__Data provided__:
◇ ◇ ◇

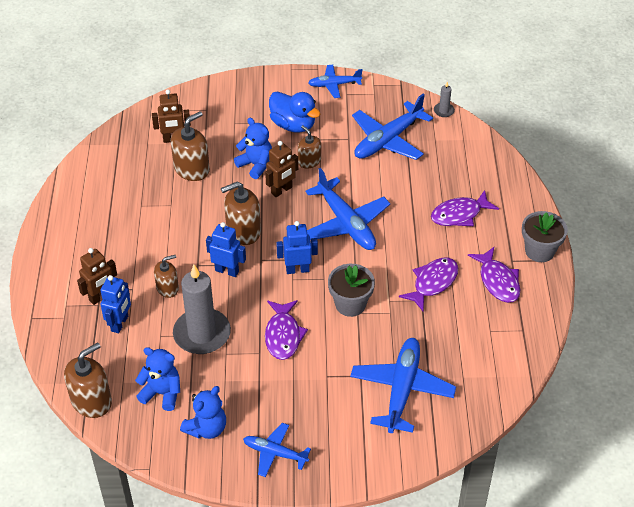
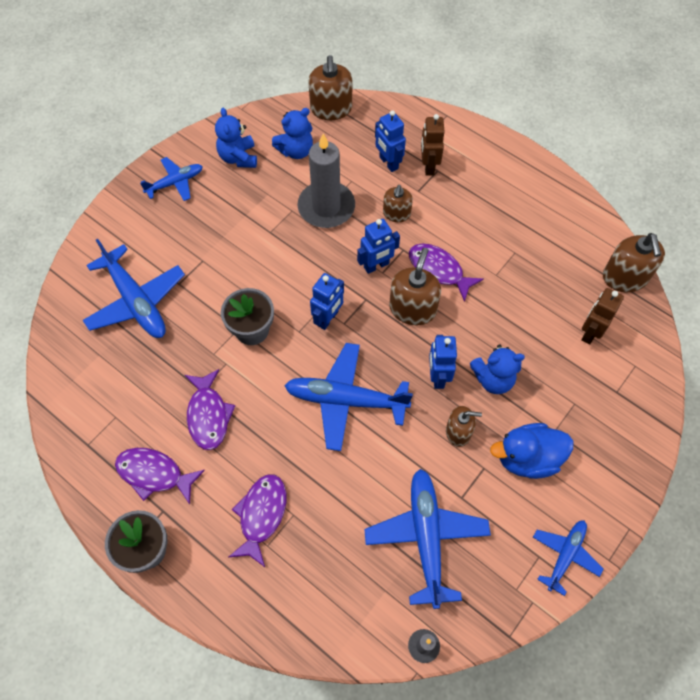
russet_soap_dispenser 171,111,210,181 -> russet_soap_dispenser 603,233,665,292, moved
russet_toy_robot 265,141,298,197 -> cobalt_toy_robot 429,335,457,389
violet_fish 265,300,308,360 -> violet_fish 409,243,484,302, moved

◇ ◇ ◇

__About this exercise__:
In the listing above, show every line with the word "moved".

__Your response__:
russet_soap_dispenser 171,111,210,181 -> russet_soap_dispenser 603,233,665,292, moved
violet_fish 265,300,308,360 -> violet_fish 409,243,484,302, moved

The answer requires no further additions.